__Material supplied__.
- - - - - - -

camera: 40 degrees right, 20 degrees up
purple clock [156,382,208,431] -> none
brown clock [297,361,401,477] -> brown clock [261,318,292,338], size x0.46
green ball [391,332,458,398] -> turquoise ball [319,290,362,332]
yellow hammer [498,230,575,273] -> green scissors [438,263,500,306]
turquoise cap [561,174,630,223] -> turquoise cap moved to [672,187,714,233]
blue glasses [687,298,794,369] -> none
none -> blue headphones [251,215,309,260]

- - - - - - -

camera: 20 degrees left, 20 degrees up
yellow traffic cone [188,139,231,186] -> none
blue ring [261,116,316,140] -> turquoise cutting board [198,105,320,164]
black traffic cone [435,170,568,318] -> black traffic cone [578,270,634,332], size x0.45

- - - - - - -

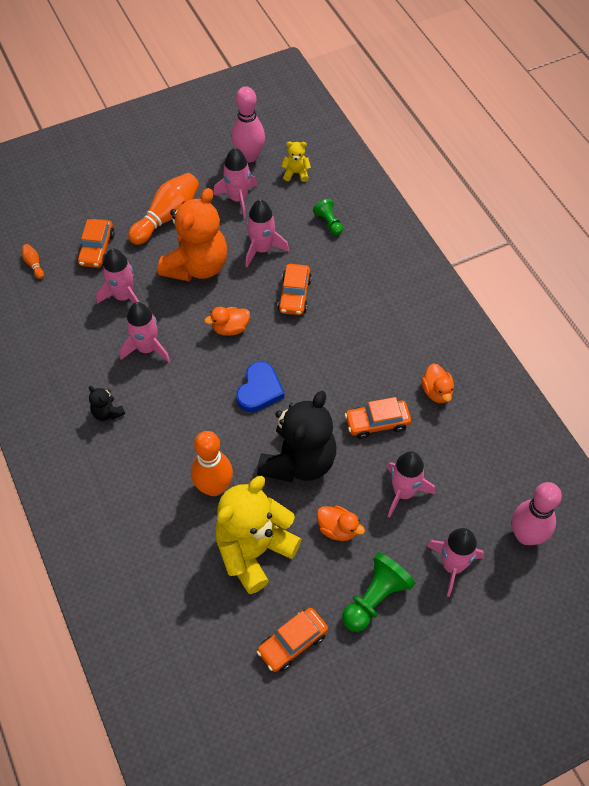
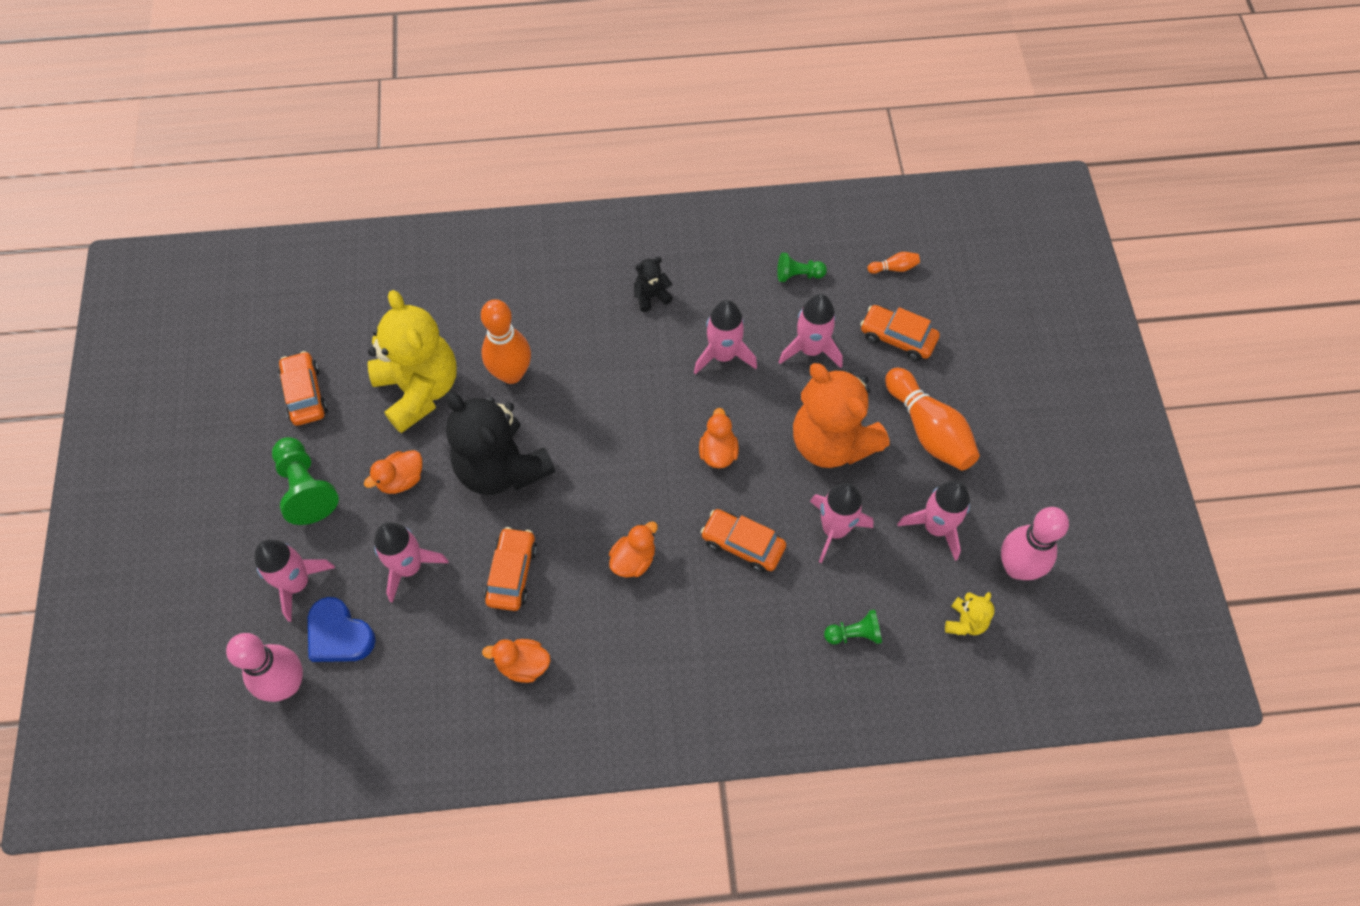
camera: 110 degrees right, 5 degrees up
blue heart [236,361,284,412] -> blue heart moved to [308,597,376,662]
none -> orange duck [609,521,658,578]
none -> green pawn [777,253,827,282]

- - - - - - -

__Task brief__. From the records above, reproduce exactly the lines from the one with "camera: 40 degrees right, 20 degrees up" to the one with "none -> blue headphones [251,215,309,260]", both included, and no others.

__Result of this exercise__.
camera: 40 degrees right, 20 degrees up
purple clock [156,382,208,431] -> none
brown clock [297,361,401,477] -> brown clock [261,318,292,338], size x0.46
green ball [391,332,458,398] -> turquoise ball [319,290,362,332]
yellow hammer [498,230,575,273] -> green scissors [438,263,500,306]
turquoise cap [561,174,630,223] -> turquoise cap moved to [672,187,714,233]
blue glasses [687,298,794,369] -> none
none -> blue headphones [251,215,309,260]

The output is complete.